==== Records ====

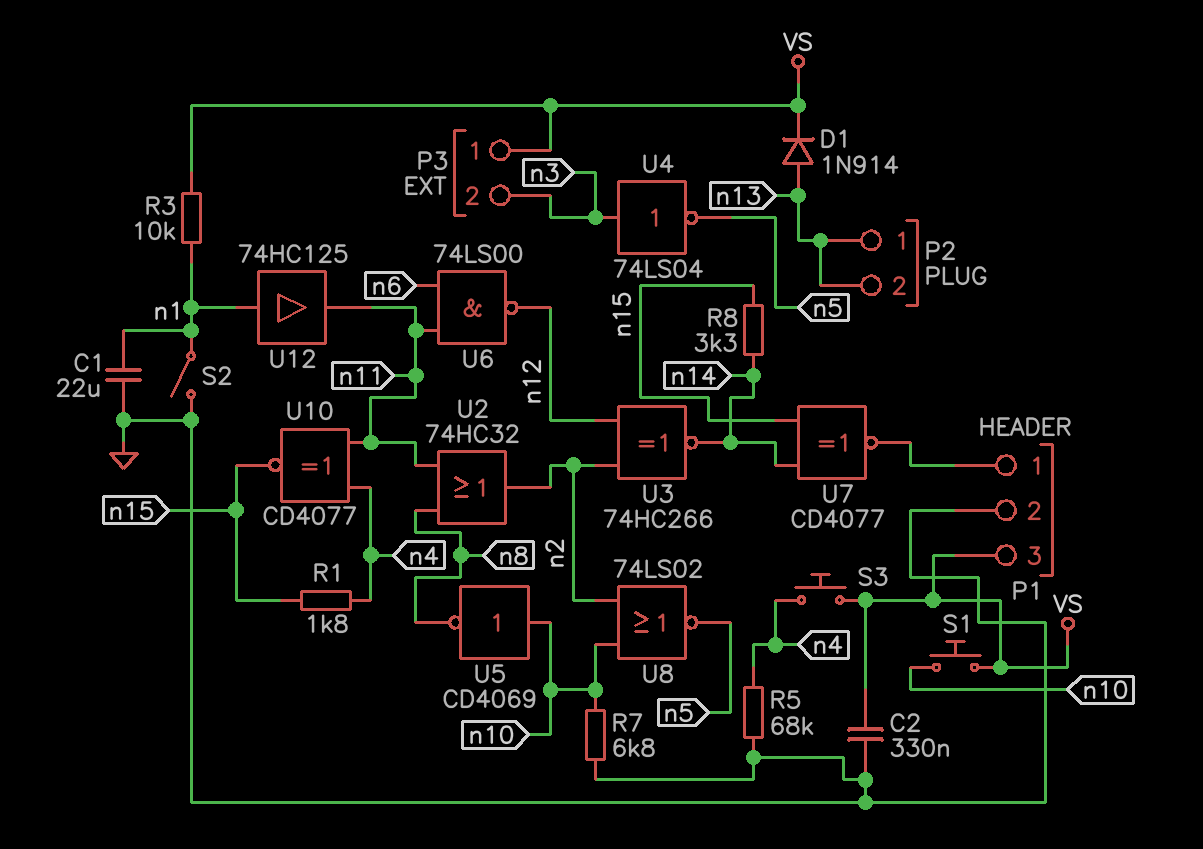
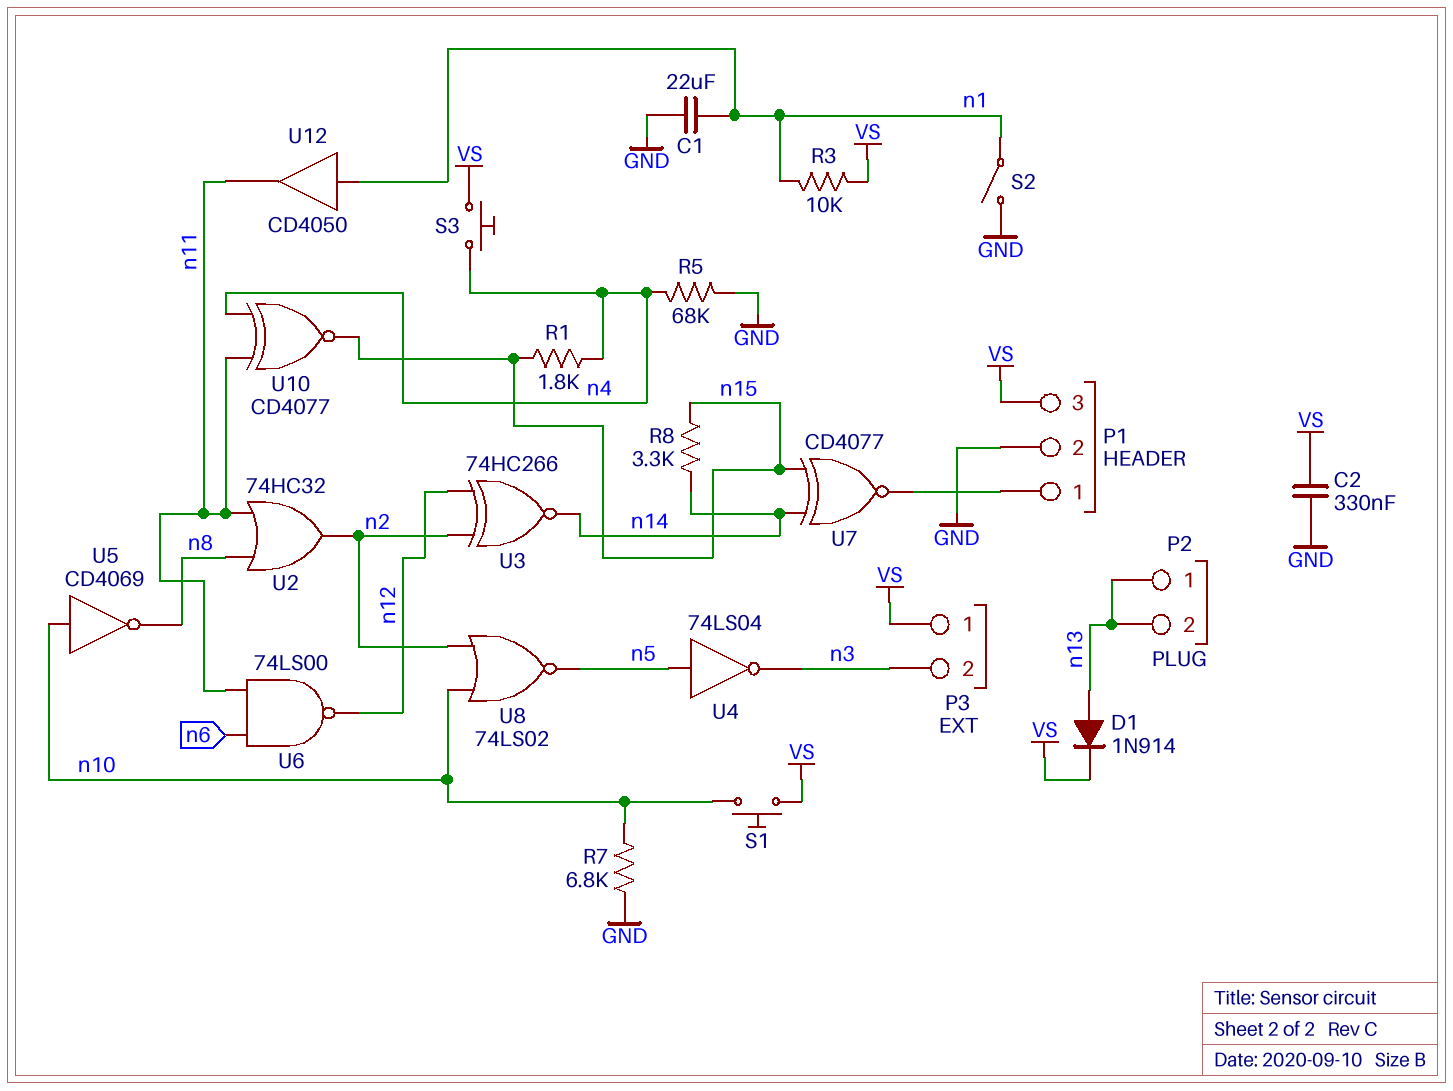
U4: NOT 74LS04 (in n3, out n5) -> NOT 74LS04 (in n5, out n3)
U12: buffer 74HC125 (in n1, out n11) -> buffer CD4050 (in n1, out n11)

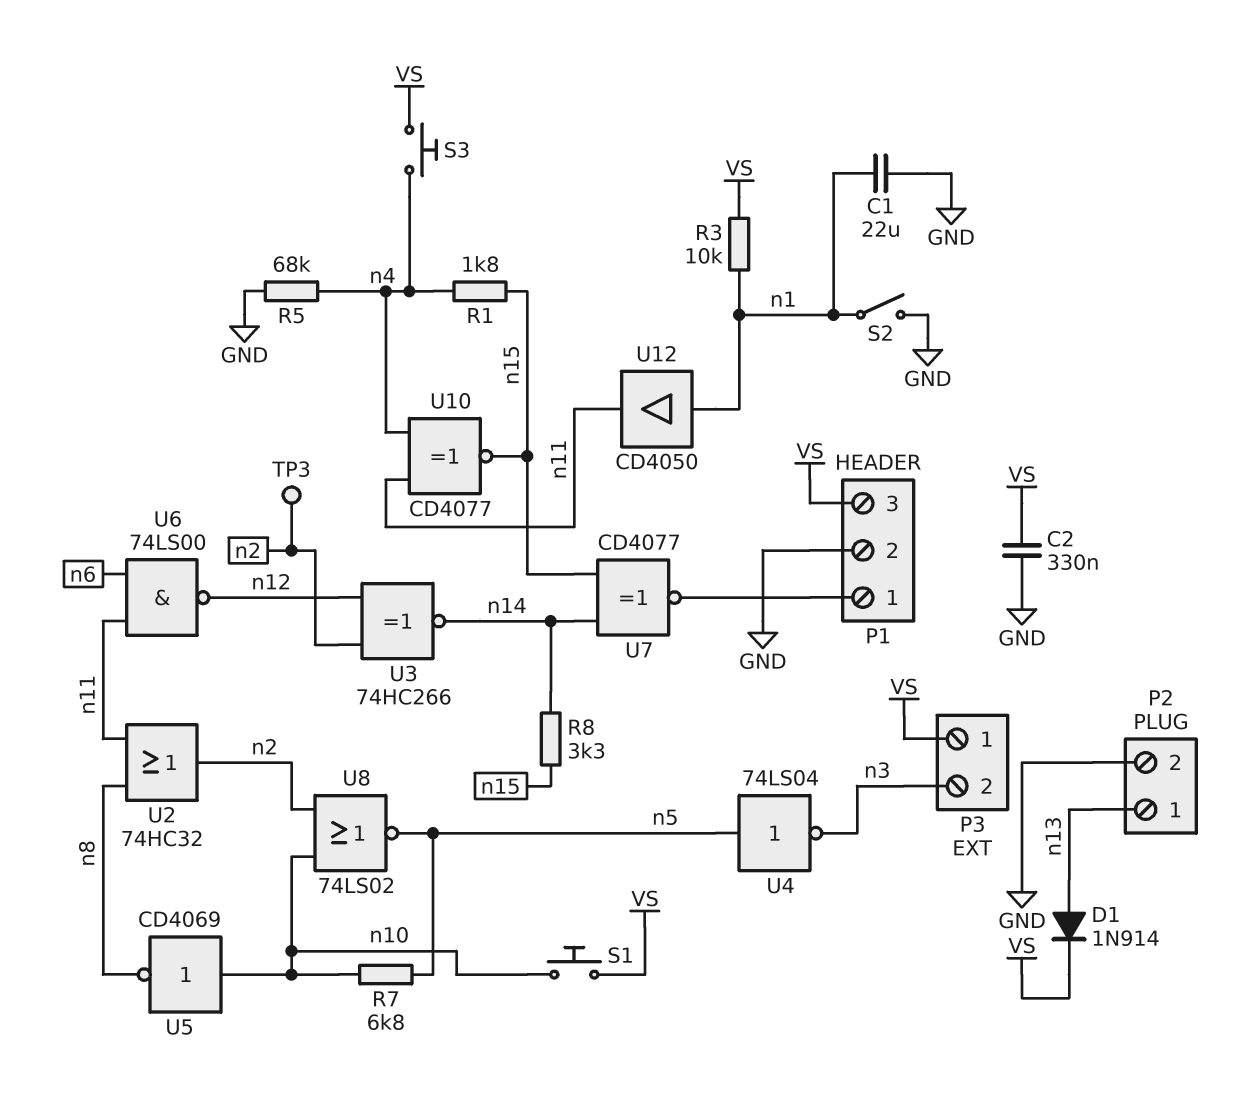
P2 pin 2: n13 -> GND
R7: 6.8k (GND, n10) -> 6.8k (n5, n10)
TP3: none -> test point (n2)

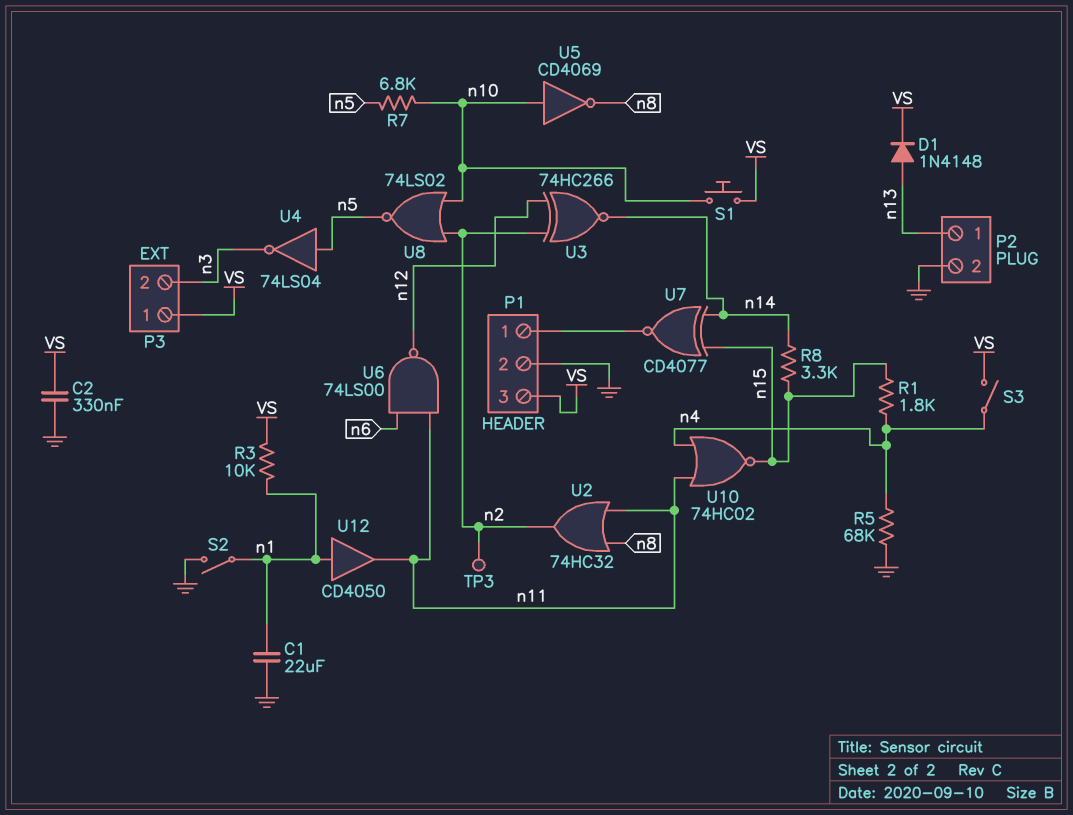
D1: diode 1N914 (A n13, K VS) -> diode 1N4148 (A n13, K VS)
S3: button (VS, n4) -> switch (VS, n4)
U10: XNOR CD4077 (in n4, in n11, out n15) -> NOR 74HC02 (in n4, in n11, out n15)

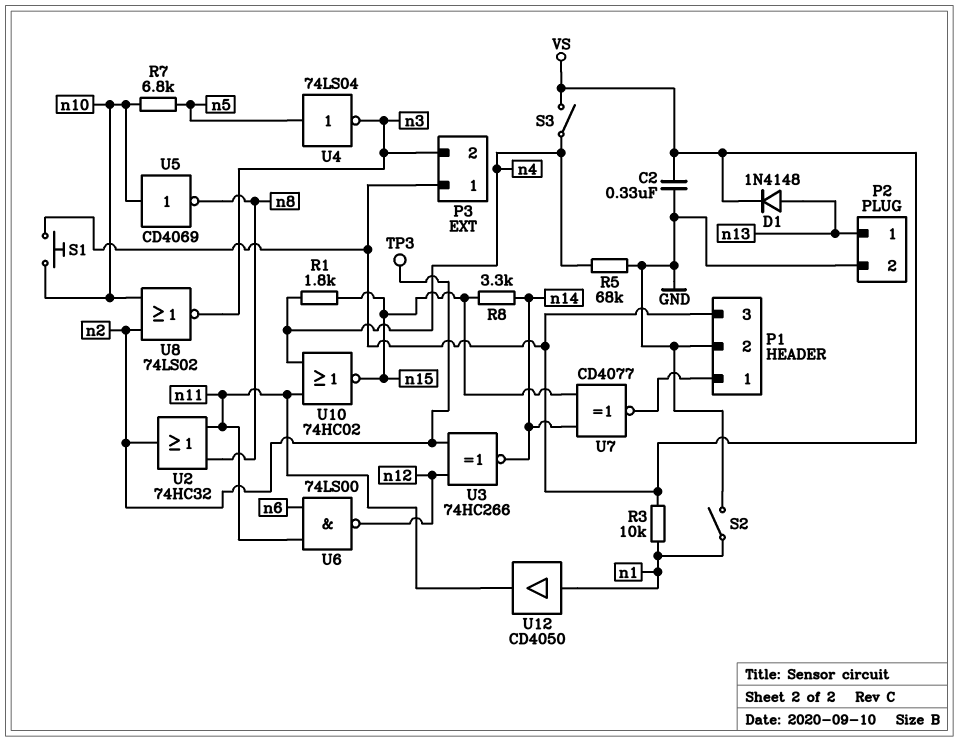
C1: 22uF (GND, n1) -> none
U8: NOR 74LS02 (in n2, in n10, out n5) -> NOR 74LS02 (in n2, in n10, out n3)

====

Activity: Please give the records again word for word, omitting all images.

Solution for this exercise:
U4: NOT 74LS04 (in n3, out n5) -> NOT 74LS04 (in n5, out n3)
U12: buffer 74HC125 (in n1, out n11) -> buffer CD4050 (in n1, out n11)

P2 pin 2: n13 -> GND
R7: 6.8k (GND, n10) -> 6.8k (n5, n10)
TP3: none -> test point (n2)

D1: diode 1N914 (A n13, K VS) -> diode 1N4148 (A n13, K VS)
S3: button (VS, n4) -> switch (VS, n4)
U10: XNOR CD4077 (in n4, in n11, out n15) -> NOR 74HC02 (in n4, in n11, out n15)

C1: 22uF (GND, n1) -> none
U8: NOR 74LS02 (in n2, in n10, out n5) -> NOR 74LS02 (in n2, in n10, out n3)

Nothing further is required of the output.